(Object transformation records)
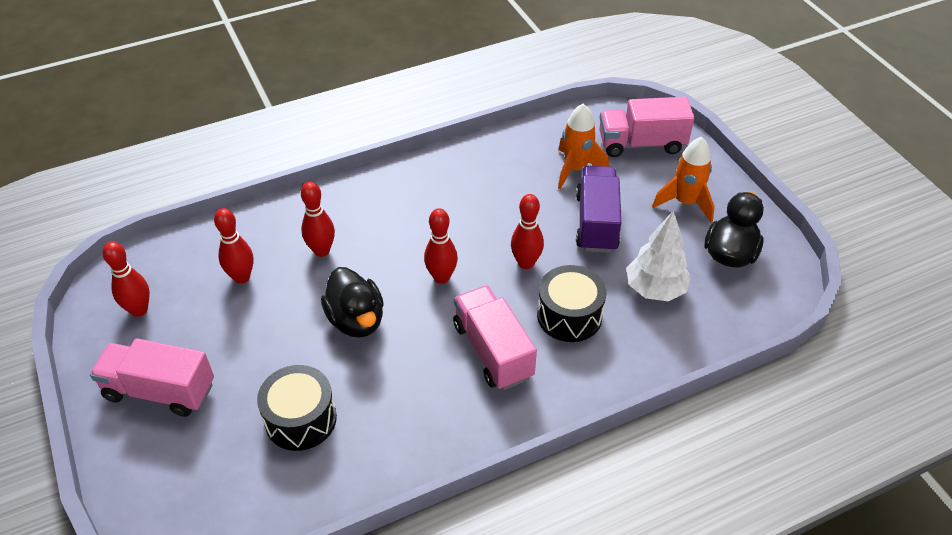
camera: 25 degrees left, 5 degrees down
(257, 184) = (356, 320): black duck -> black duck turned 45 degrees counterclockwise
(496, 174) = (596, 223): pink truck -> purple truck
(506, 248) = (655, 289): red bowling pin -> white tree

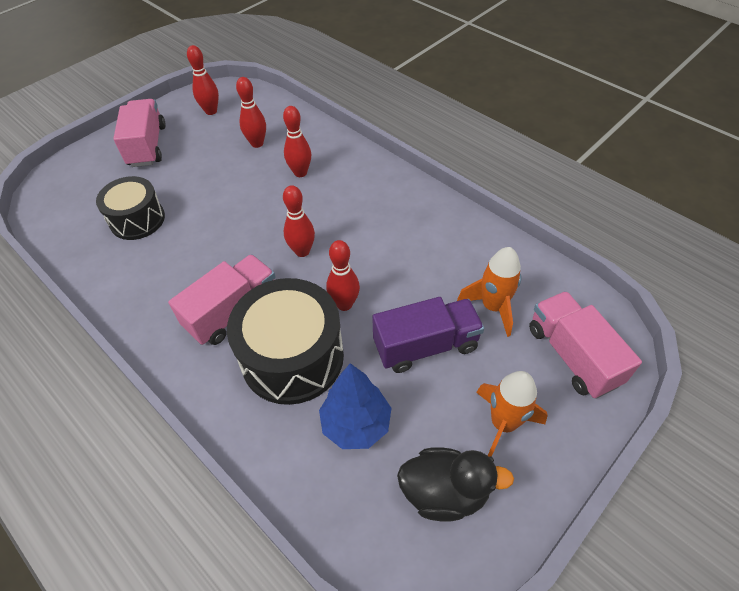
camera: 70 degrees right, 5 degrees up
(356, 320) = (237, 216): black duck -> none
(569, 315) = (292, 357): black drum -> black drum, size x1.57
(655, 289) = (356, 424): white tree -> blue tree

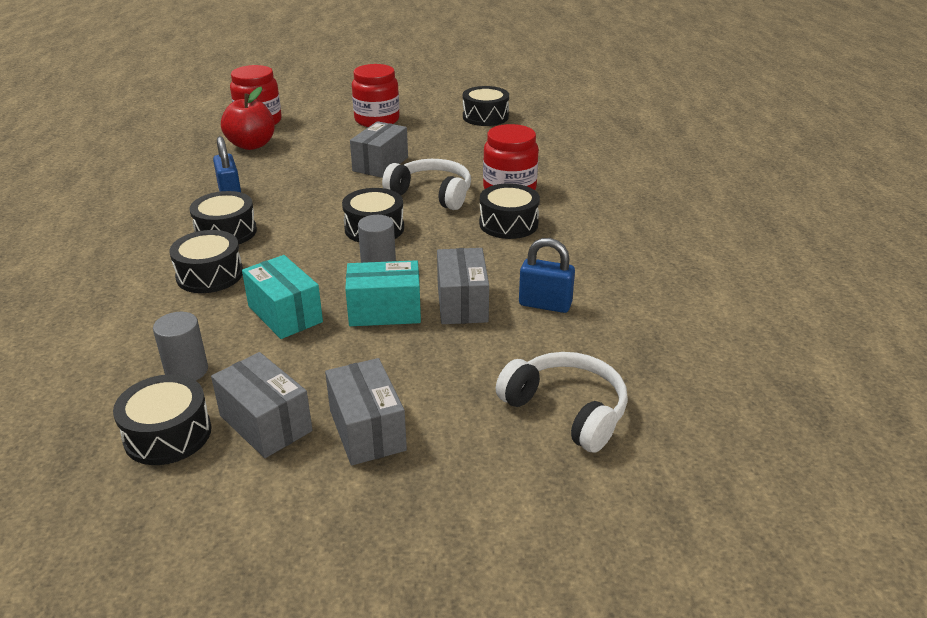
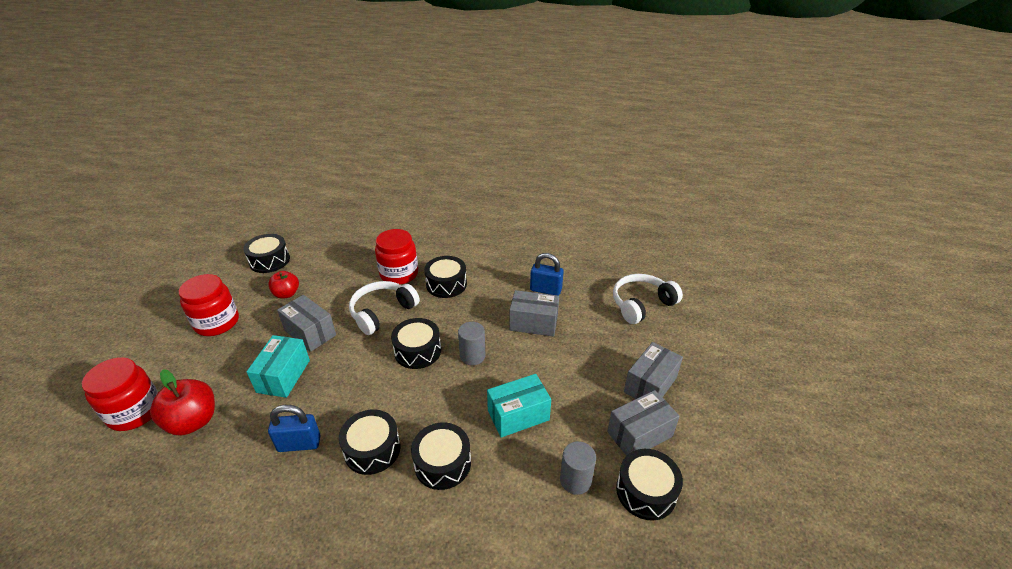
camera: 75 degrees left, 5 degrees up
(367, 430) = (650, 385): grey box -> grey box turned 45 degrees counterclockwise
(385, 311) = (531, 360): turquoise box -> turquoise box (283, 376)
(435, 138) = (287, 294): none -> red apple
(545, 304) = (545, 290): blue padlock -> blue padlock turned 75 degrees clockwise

▸ **PROBLEM**: Restate, word for word, each line from the one with "(356, 320) = (237, 216): black duck -> none" to the end of the entries, both included, and keep every picture out.

▸ **COMPLETED TASK**:
(356, 320) = (237, 216): black duck -> none
(569, 315) = (292, 357): black drum -> black drum, size x1.57
(655, 289) = (356, 424): white tree -> blue tree

camera: 75 degrees left, 5 degrees up
(367, 430) = (650, 385): grey box -> grey box turned 45 degrees counterclockwise
(385, 311) = (531, 360): turquoise box -> turquoise box (283, 376)
(435, 138) = (287, 294): none -> red apple
(545, 304) = (545, 290): blue padlock -> blue padlock turned 75 degrees clockwise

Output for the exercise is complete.